* Provided entries *
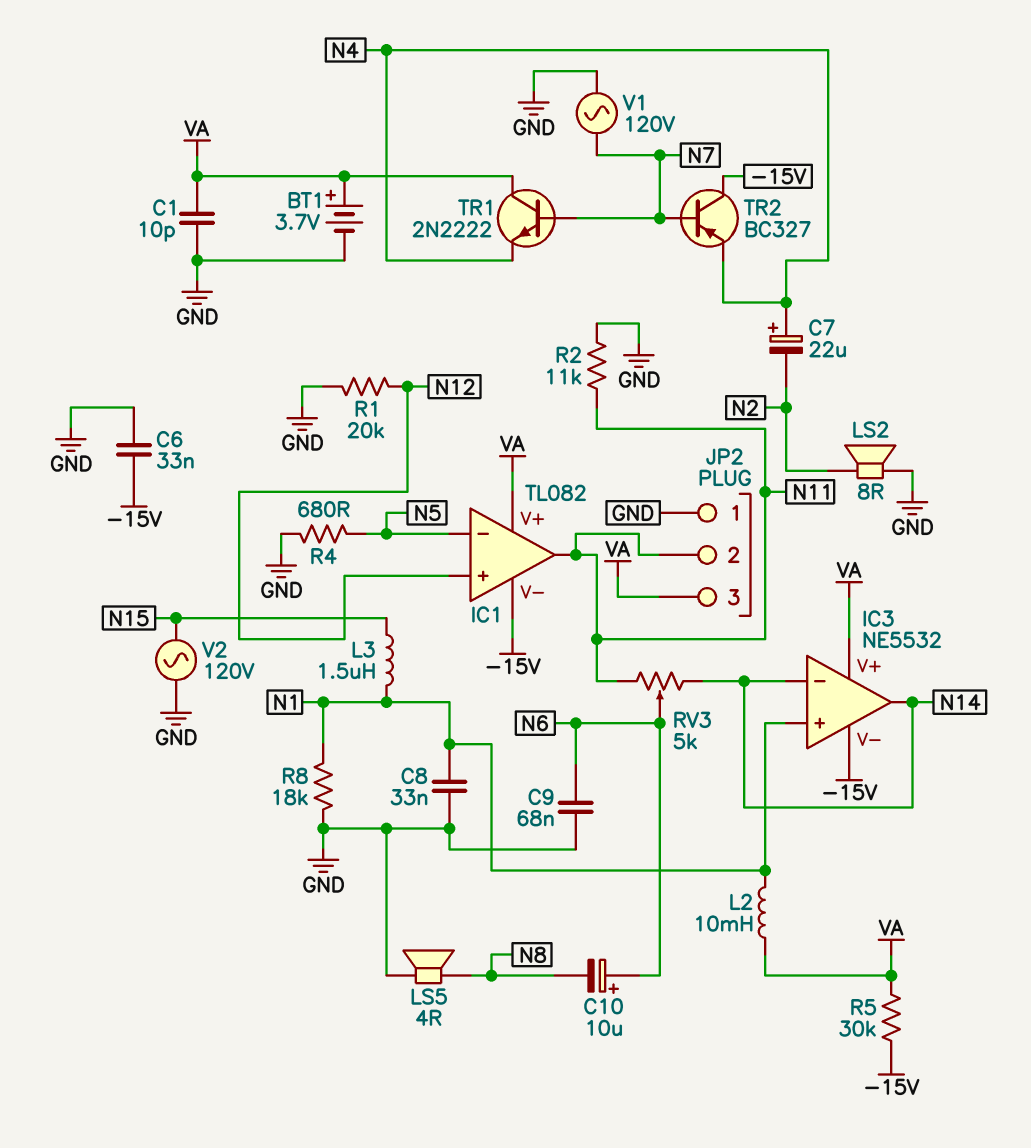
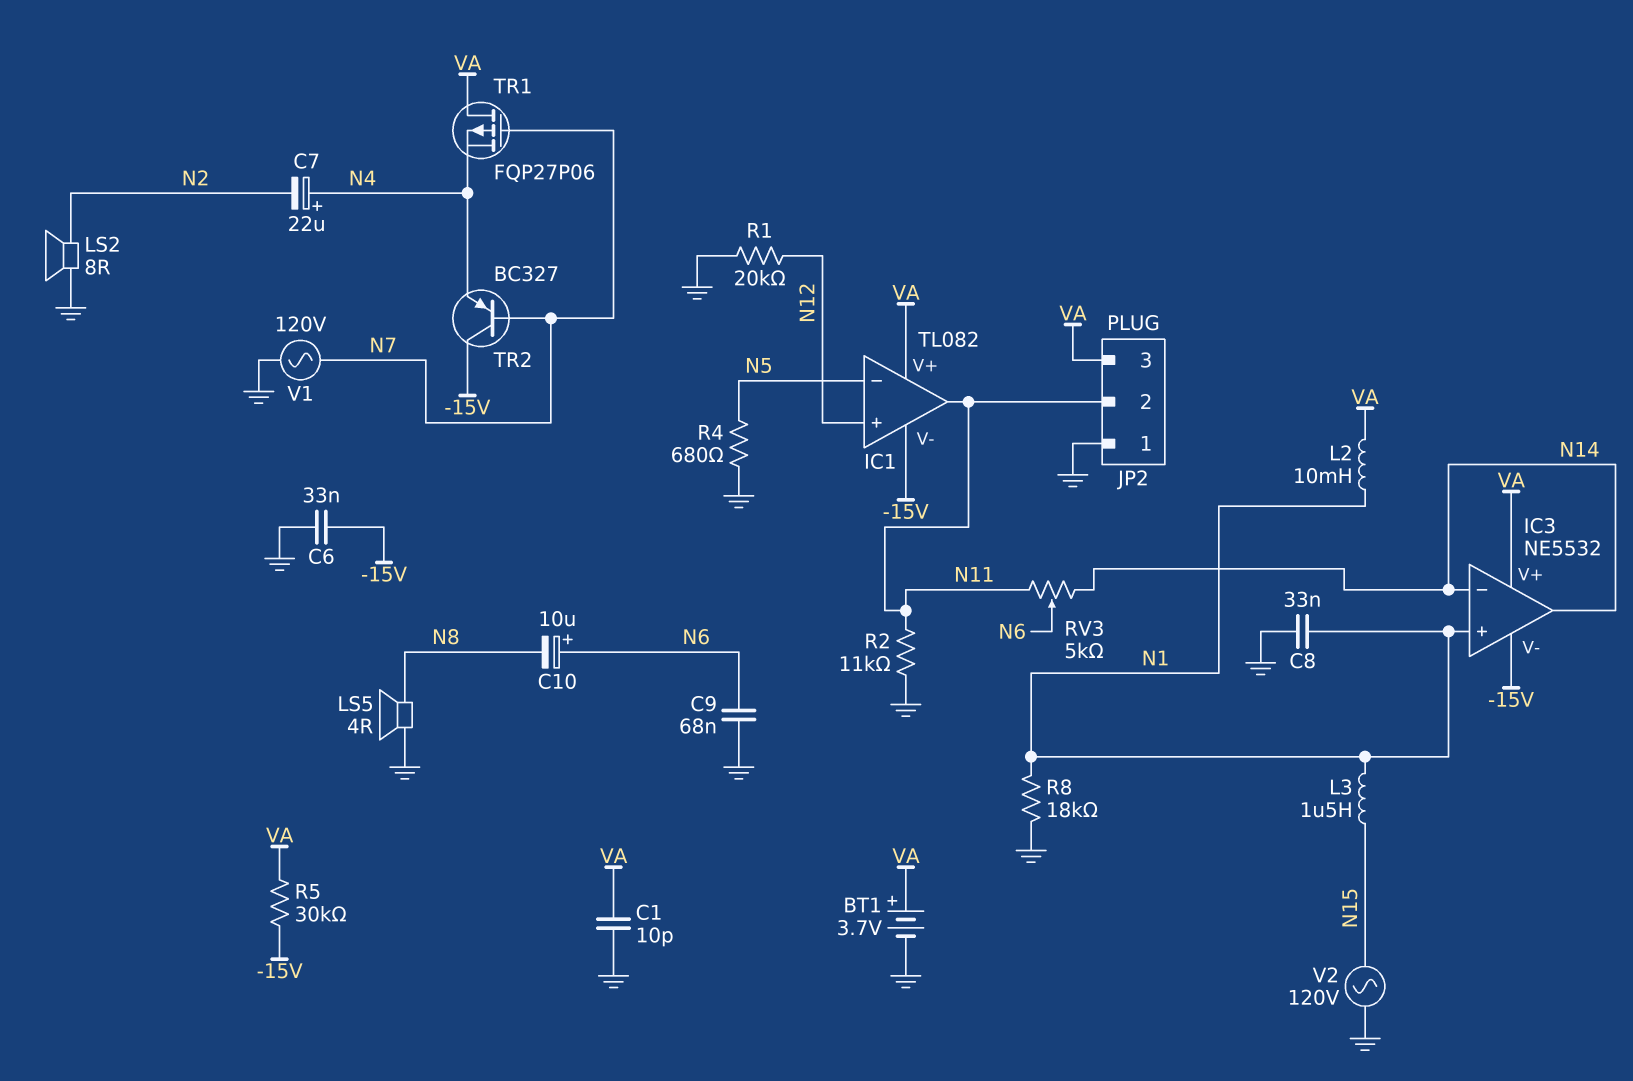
TR1: NPN 2N2222 (B N7, C VA, E N4) -> PMOS FQP27P06 (G N7, D VA, S N4)

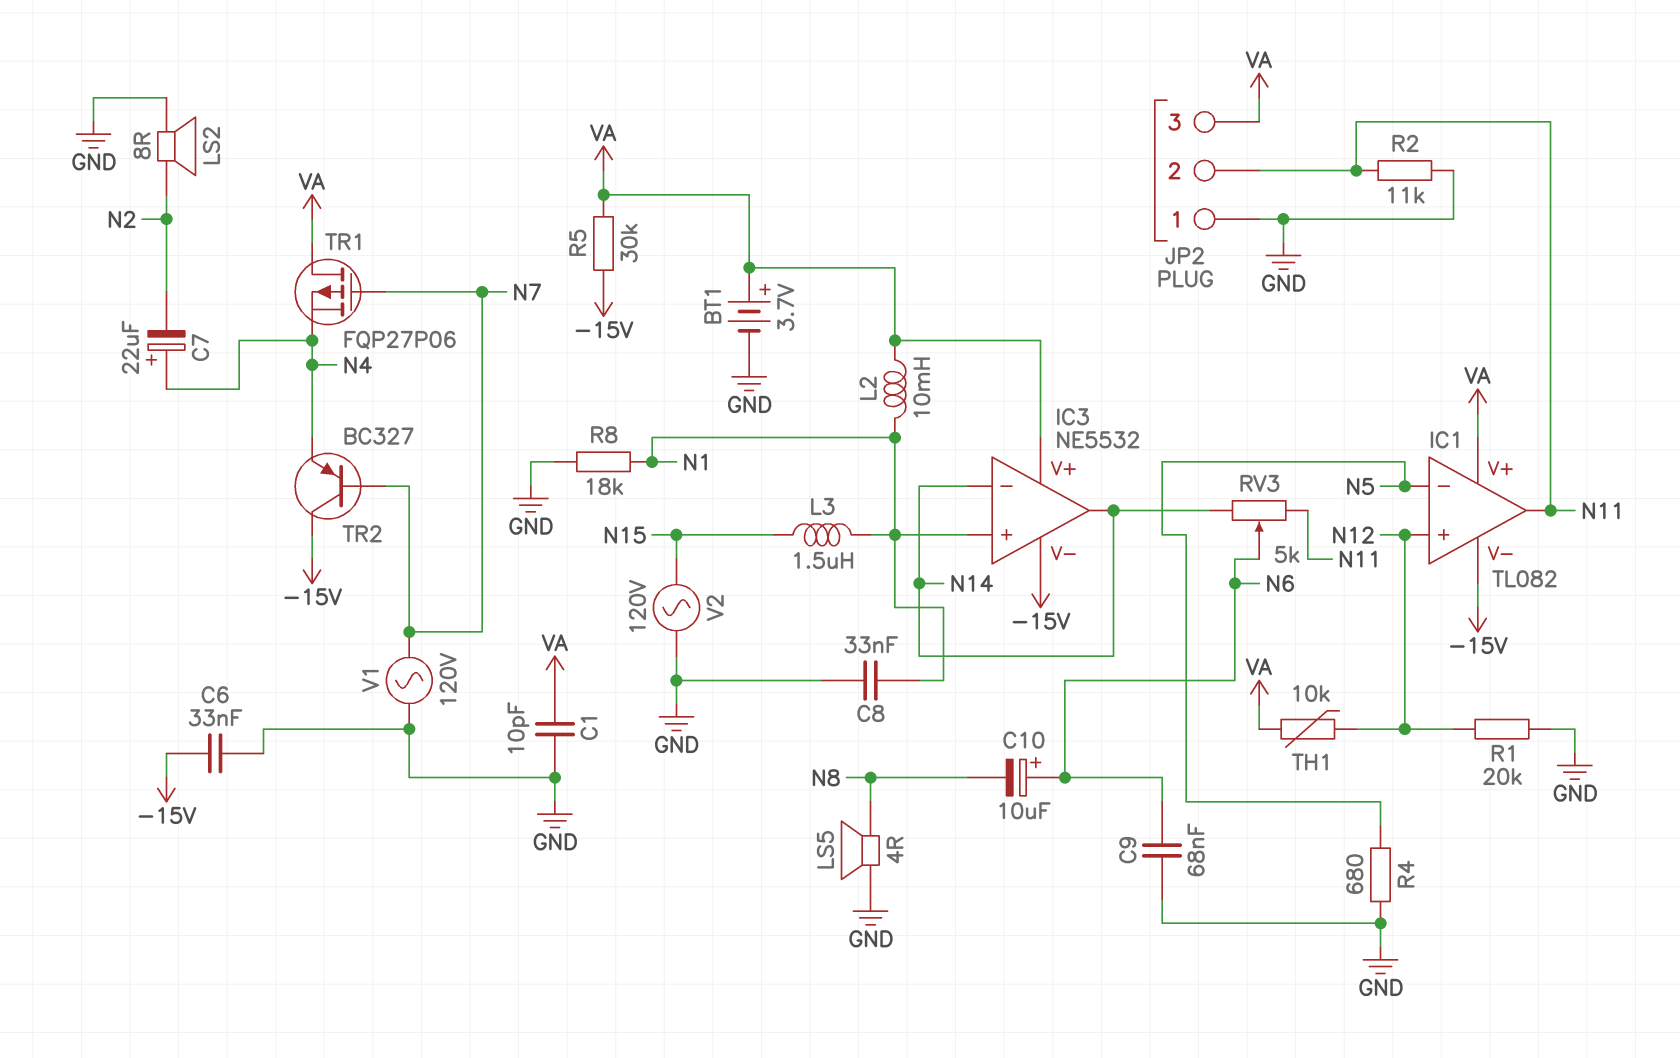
TH1: none -> 10k (N12, VA)

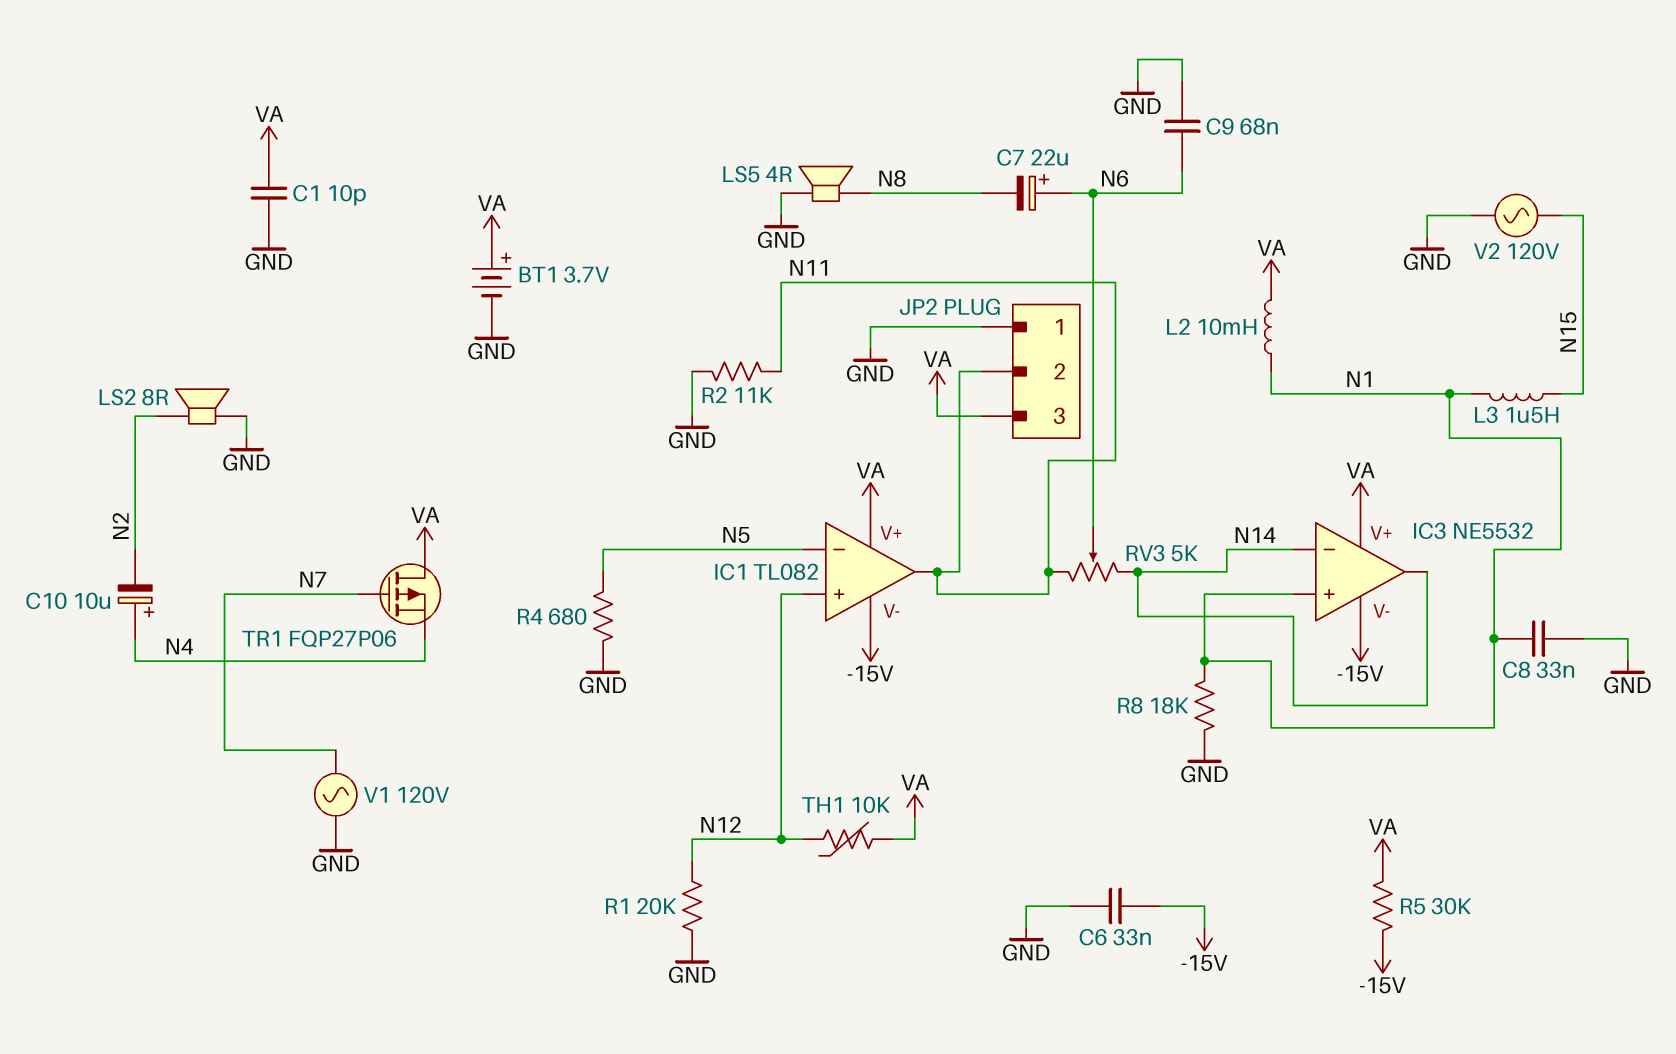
C7: 22uF (plus N4, minus N2) -> 22uF (plus N6, minus N8)
C10: 10uF (plus N6, minus N8) -> 10uF (plus N4, minus N2)
TR2: PNP BC327 (B N7, C -15V, E N4) -> none

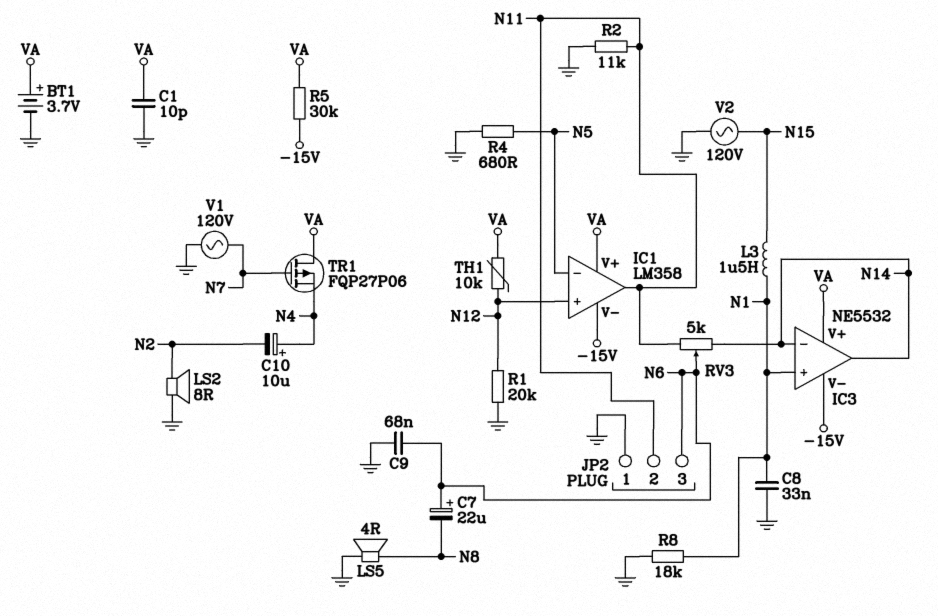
C6: 33nF (-15V, GND) -> none
IC1: TL082 -> LM358
JP2 pin 3: VA -> N6
L2: 10mH (N1, VA) -> none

* Task prompt *
Work out how many lines of the entries include the word "minus", and respond with that number and nothing more.

* Written response *
2